Before-and-after change data
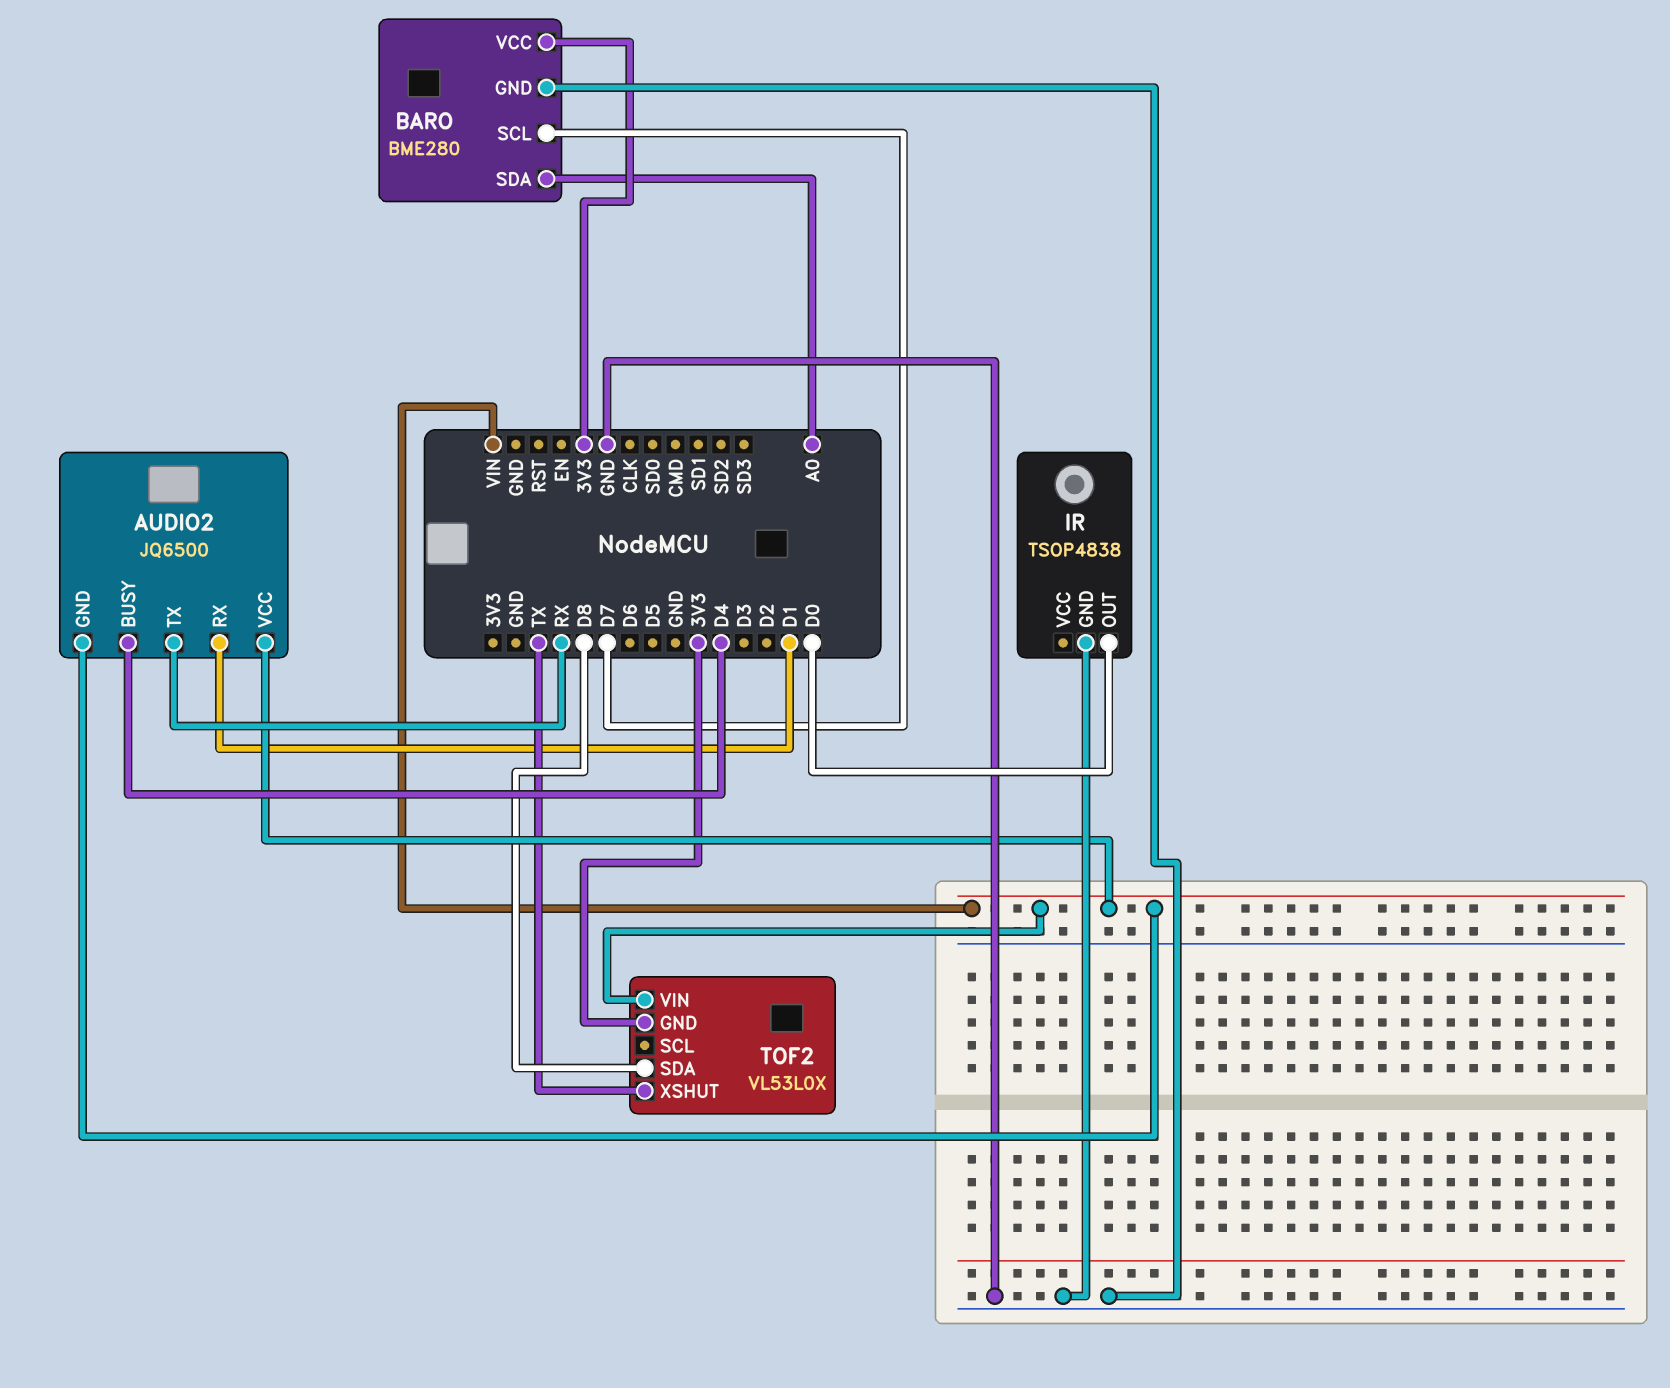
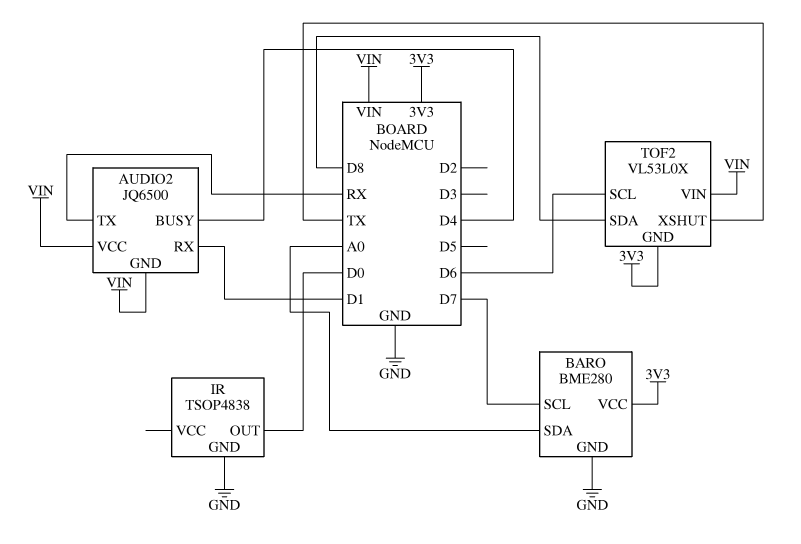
TOF2 pin SCL: none -> D6

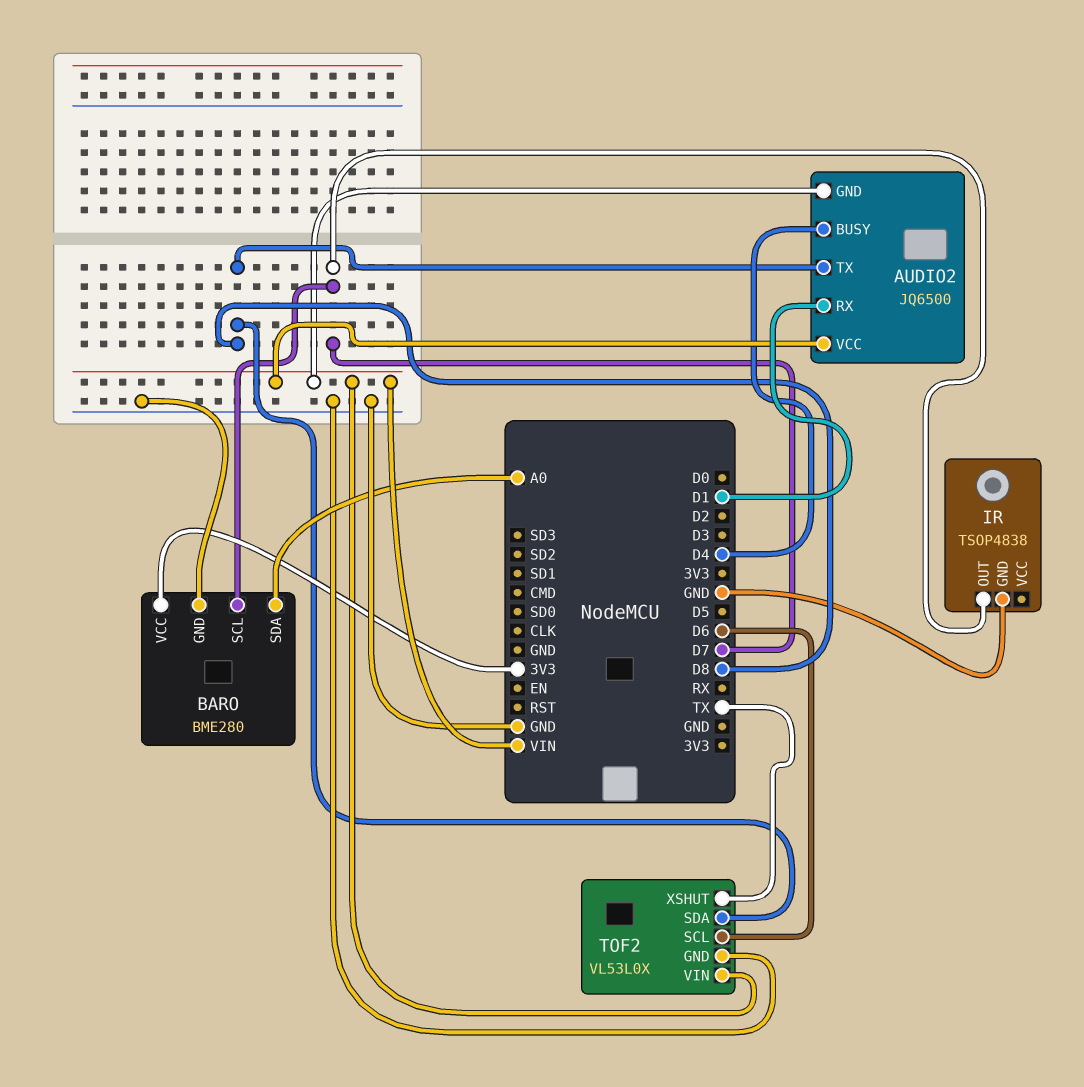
AUDIO2 pin TX: RX -> D8
IR pin OUT: D0 -> D7
TOF2 pin GND: 3V3 -> GND

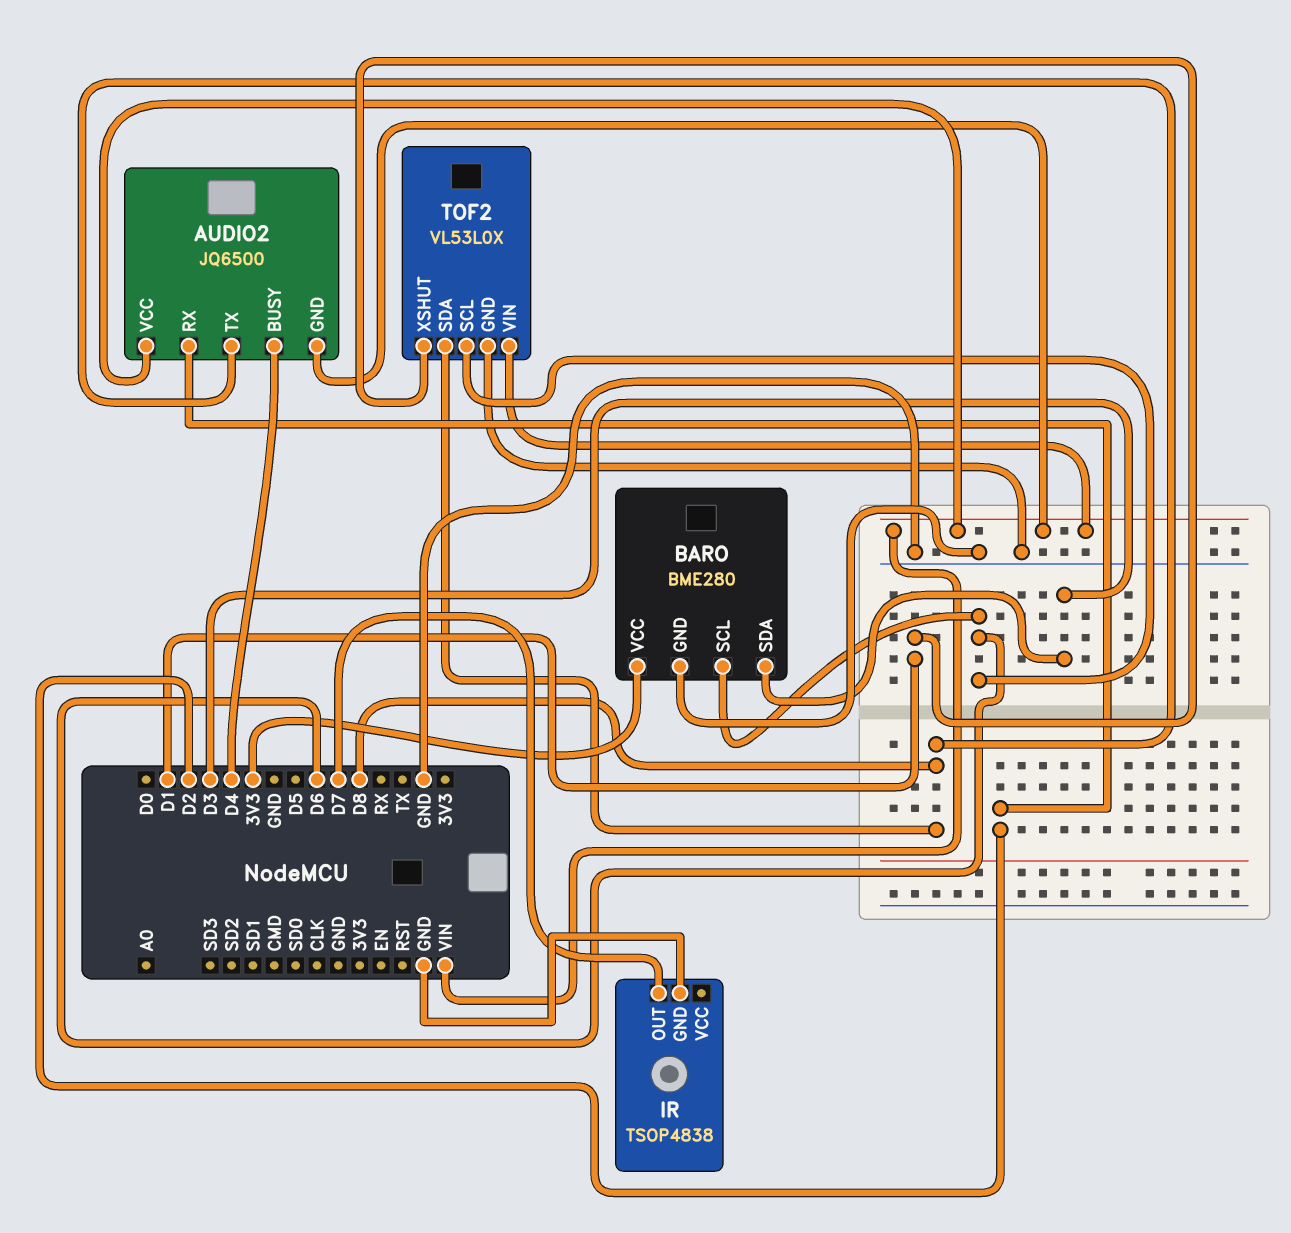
AUDIO2 pin RX: D1 -> D2
BARO pin SCL: D7 -> D6
BARO pin SDA: A0 -> D3
TOF2 pin XSHUT: TX -> D1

### Requirement:
Only a verbatim transcription of the lines from the one containing "AUDIO2 pin RX: D1 -> D2" through the last line of the records counts as the answer.

### Solution to this task:
AUDIO2 pin RX: D1 -> D2
BARO pin SCL: D7 -> D6
BARO pin SDA: A0 -> D3
TOF2 pin XSHUT: TX -> D1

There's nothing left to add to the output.